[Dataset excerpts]
+---+

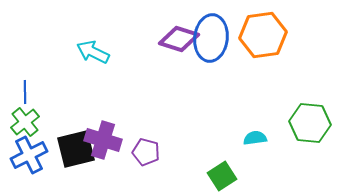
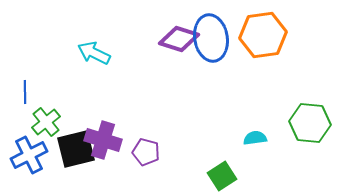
blue ellipse: rotated 15 degrees counterclockwise
cyan arrow: moved 1 px right, 1 px down
green cross: moved 21 px right
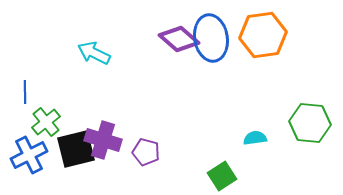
purple diamond: rotated 24 degrees clockwise
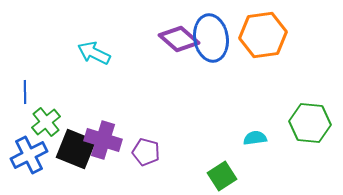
black square: rotated 36 degrees clockwise
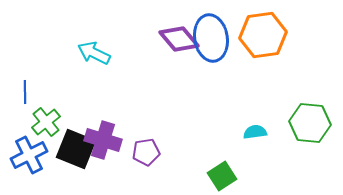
purple diamond: rotated 9 degrees clockwise
cyan semicircle: moved 6 px up
purple pentagon: rotated 24 degrees counterclockwise
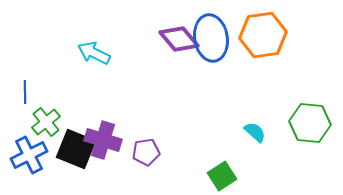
cyan semicircle: rotated 50 degrees clockwise
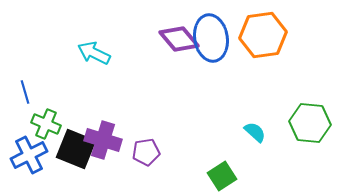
blue line: rotated 15 degrees counterclockwise
green cross: moved 2 px down; rotated 28 degrees counterclockwise
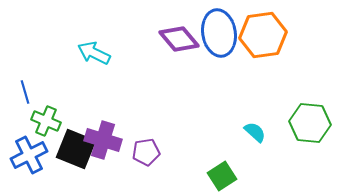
blue ellipse: moved 8 px right, 5 px up
green cross: moved 3 px up
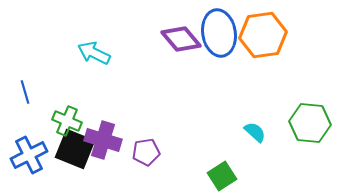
purple diamond: moved 2 px right
green cross: moved 21 px right
black square: moved 1 px left
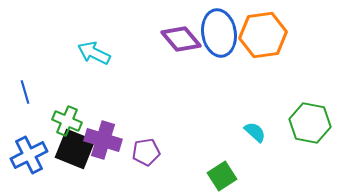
green hexagon: rotated 6 degrees clockwise
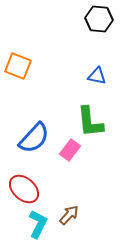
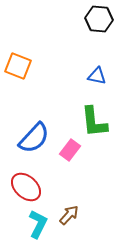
green L-shape: moved 4 px right
red ellipse: moved 2 px right, 2 px up
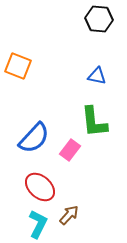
red ellipse: moved 14 px right
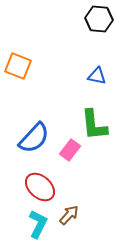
green L-shape: moved 3 px down
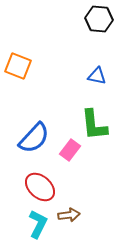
brown arrow: rotated 40 degrees clockwise
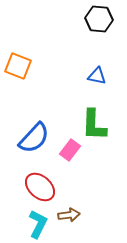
green L-shape: rotated 8 degrees clockwise
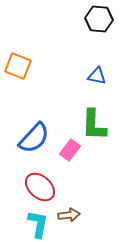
cyan L-shape: rotated 16 degrees counterclockwise
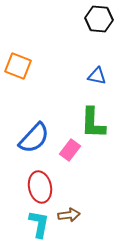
green L-shape: moved 1 px left, 2 px up
red ellipse: rotated 36 degrees clockwise
cyan L-shape: moved 1 px right
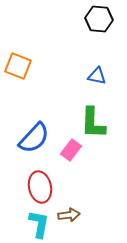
pink rectangle: moved 1 px right
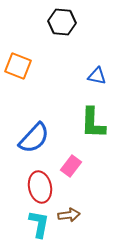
black hexagon: moved 37 px left, 3 px down
pink rectangle: moved 16 px down
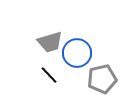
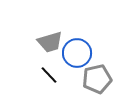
gray pentagon: moved 5 px left
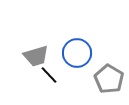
gray trapezoid: moved 14 px left, 14 px down
gray pentagon: moved 12 px right; rotated 28 degrees counterclockwise
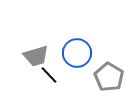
gray pentagon: moved 2 px up
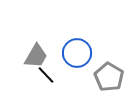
gray trapezoid: rotated 44 degrees counterclockwise
black line: moved 3 px left
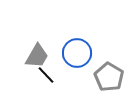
gray trapezoid: moved 1 px right
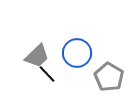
gray trapezoid: rotated 16 degrees clockwise
black line: moved 1 px right, 1 px up
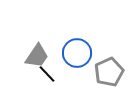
gray trapezoid: rotated 12 degrees counterclockwise
gray pentagon: moved 5 px up; rotated 16 degrees clockwise
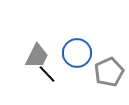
gray trapezoid: rotated 8 degrees counterclockwise
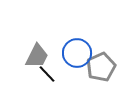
gray pentagon: moved 8 px left, 5 px up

+---+

# Exercise description
Pick out every line in the material above that has the word "blue" in it, and copy those lines.

# Result of the exercise
blue ellipse: rotated 15 degrees counterclockwise
blue line: rotated 15 degrees counterclockwise
blue ellipse: moved 8 px right, 5 px up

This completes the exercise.